_Description of the task_:
When you restate the entries that follow, keep every word exactly and drop the pictures.

───── Data supplied ─────

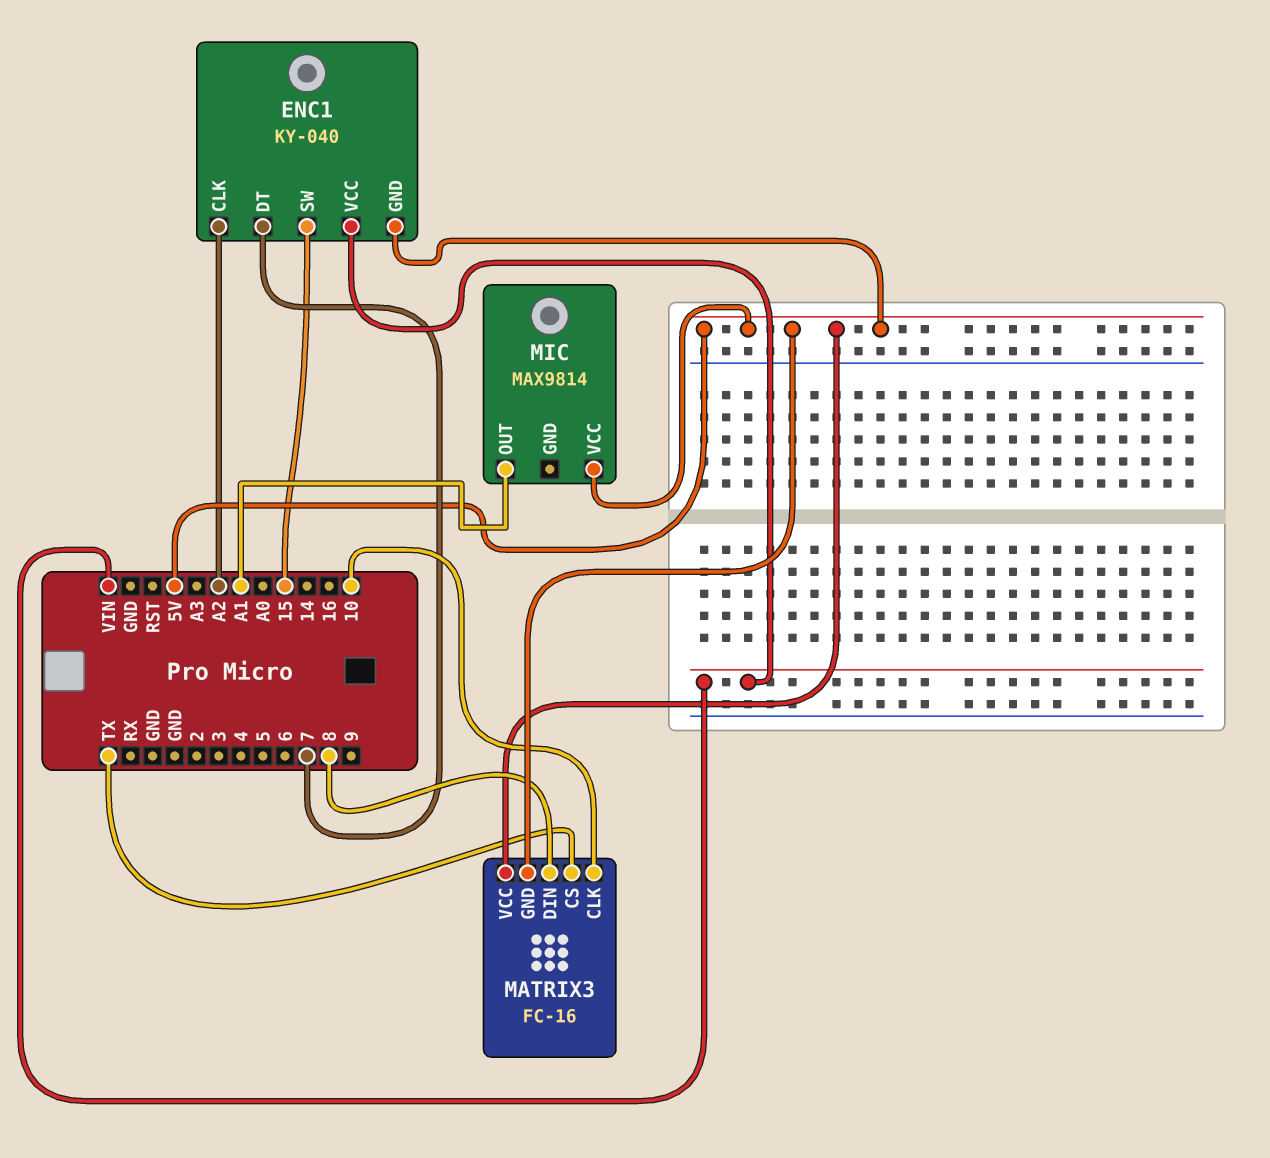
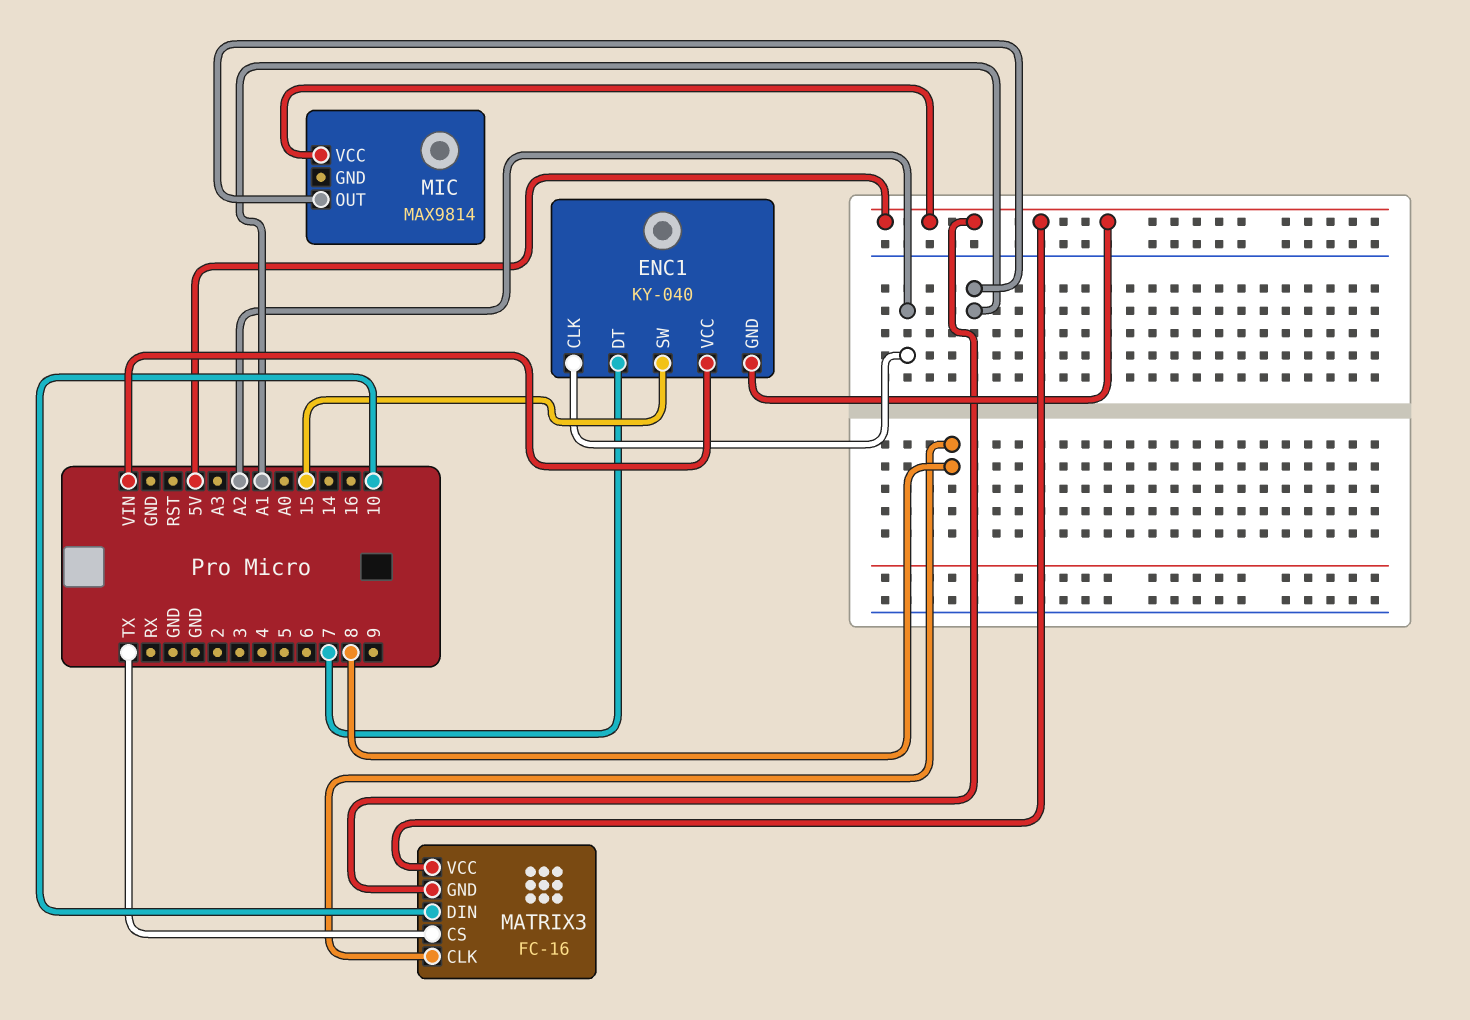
MATRIX3 pin CLK: 10 -> 8
MATRIX3 pin DIN: 8 -> 10

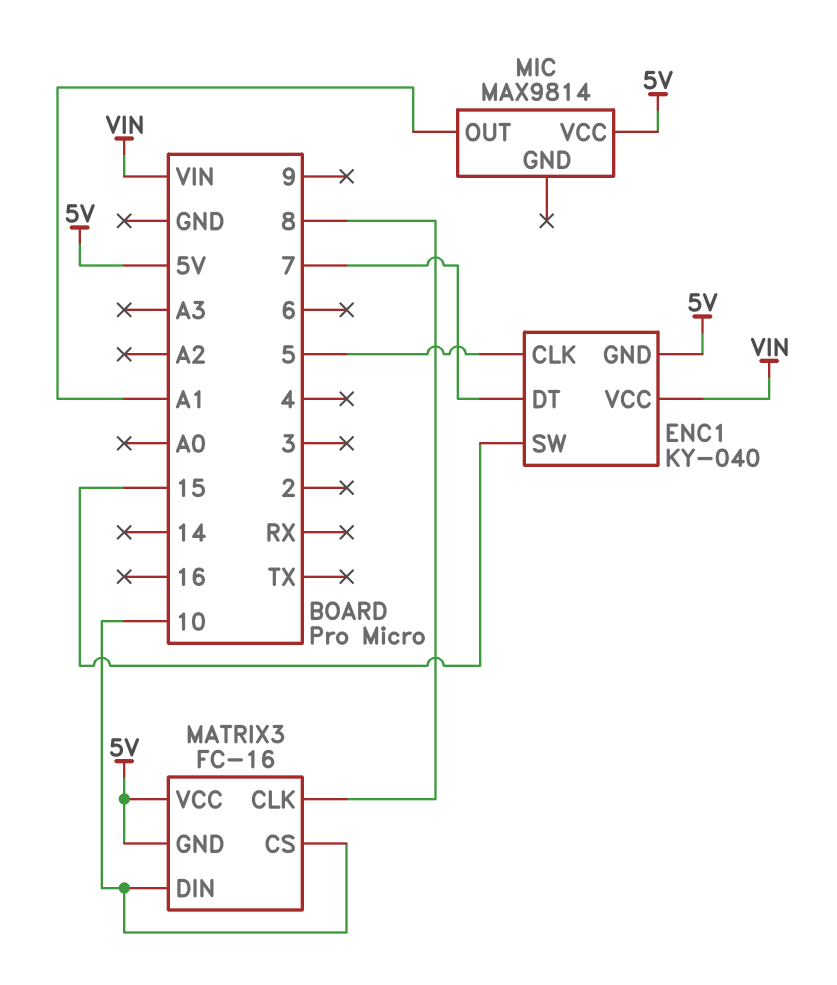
ENC1 pin CLK: A2 -> 5
MATRIX3 pin CS: TX -> 10

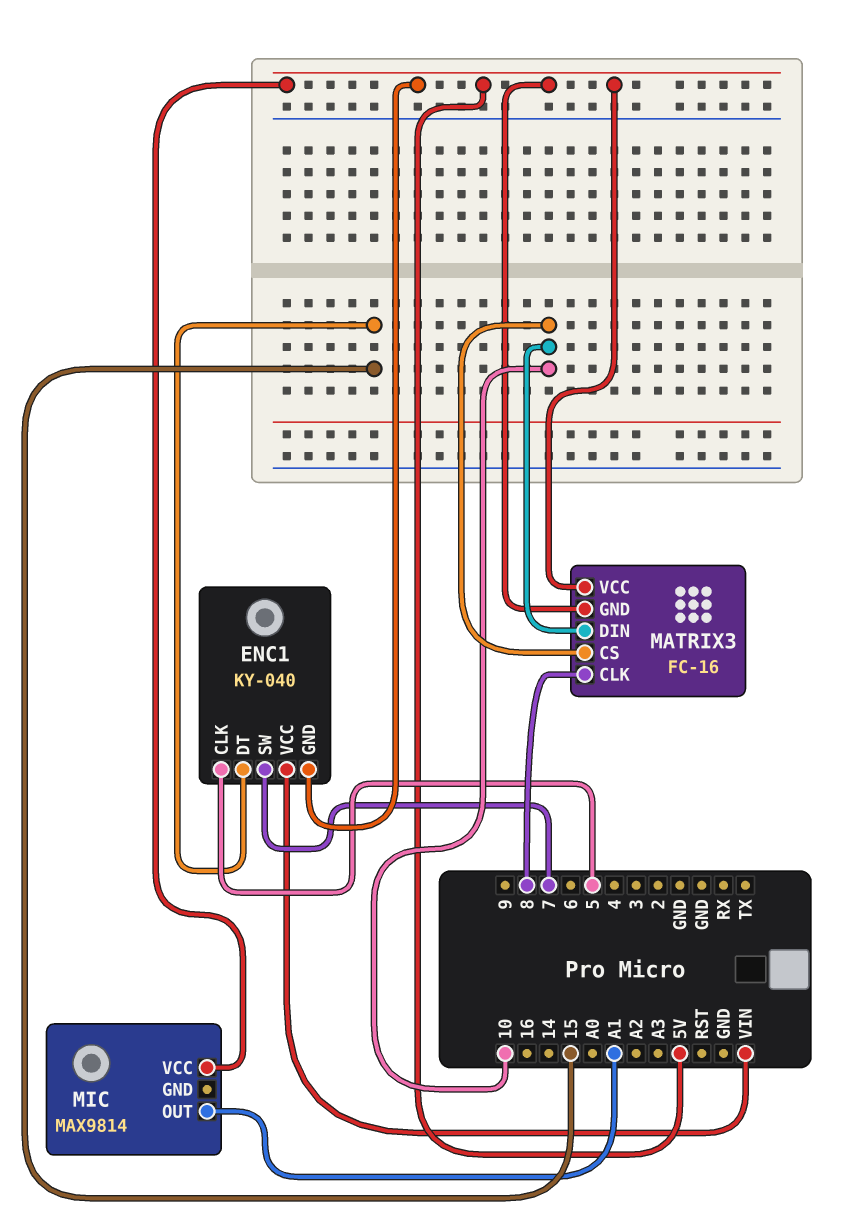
ENC1 pin DT: 7 -> 15
ENC1 pin SW: 15 -> 7

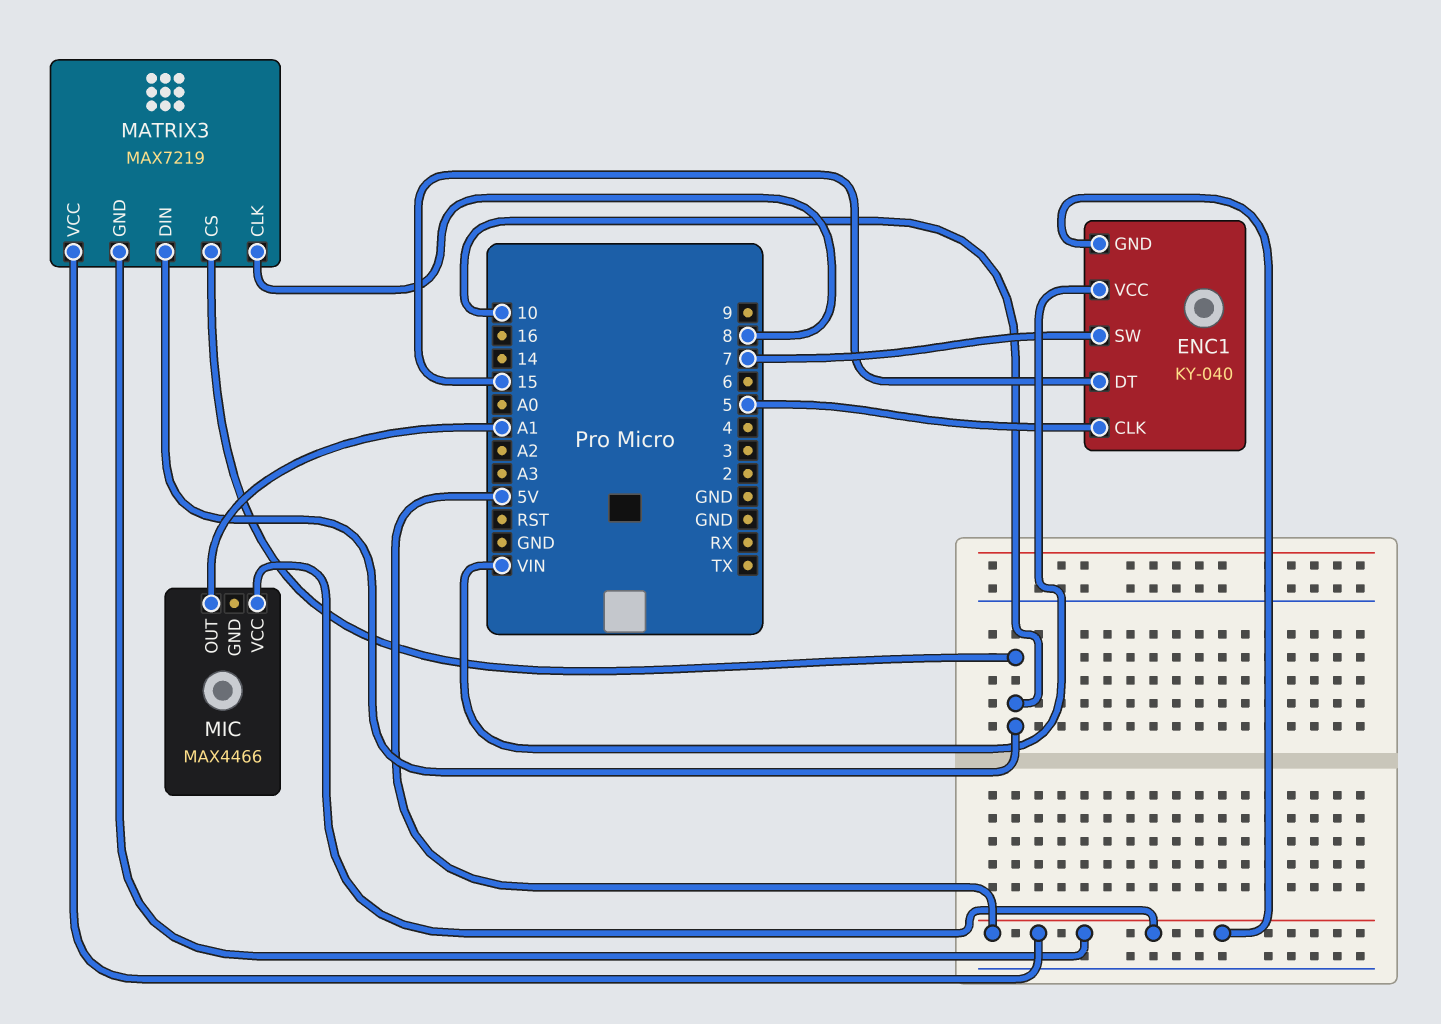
MATRIX3: FC-16 -> MAX7219
MIC: MAX9814 -> MAX4466

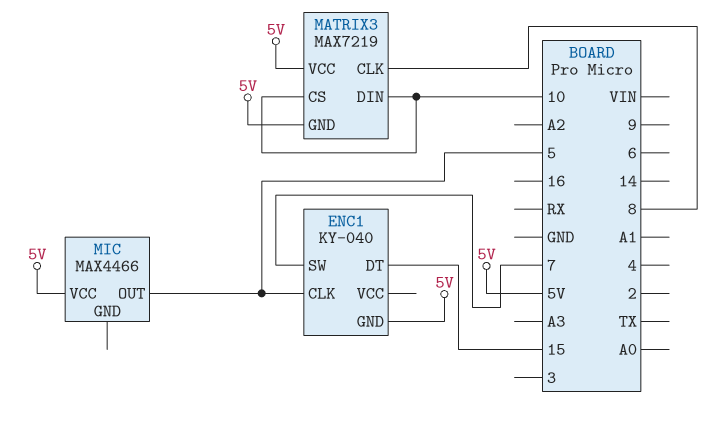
ENC1 pin VCC: VIN -> none
MIC pin OUT: A1 -> 5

─────

_Task output_:
MATRIX3 pin CLK: 10 -> 8
MATRIX3 pin DIN: 8 -> 10

ENC1 pin CLK: A2 -> 5
MATRIX3 pin CS: TX -> 10

ENC1 pin DT: 7 -> 15
ENC1 pin SW: 15 -> 7

MATRIX3: FC-16 -> MAX7219
MIC: MAX9814 -> MAX4466

ENC1 pin VCC: VIN -> none
MIC pin OUT: A1 -> 5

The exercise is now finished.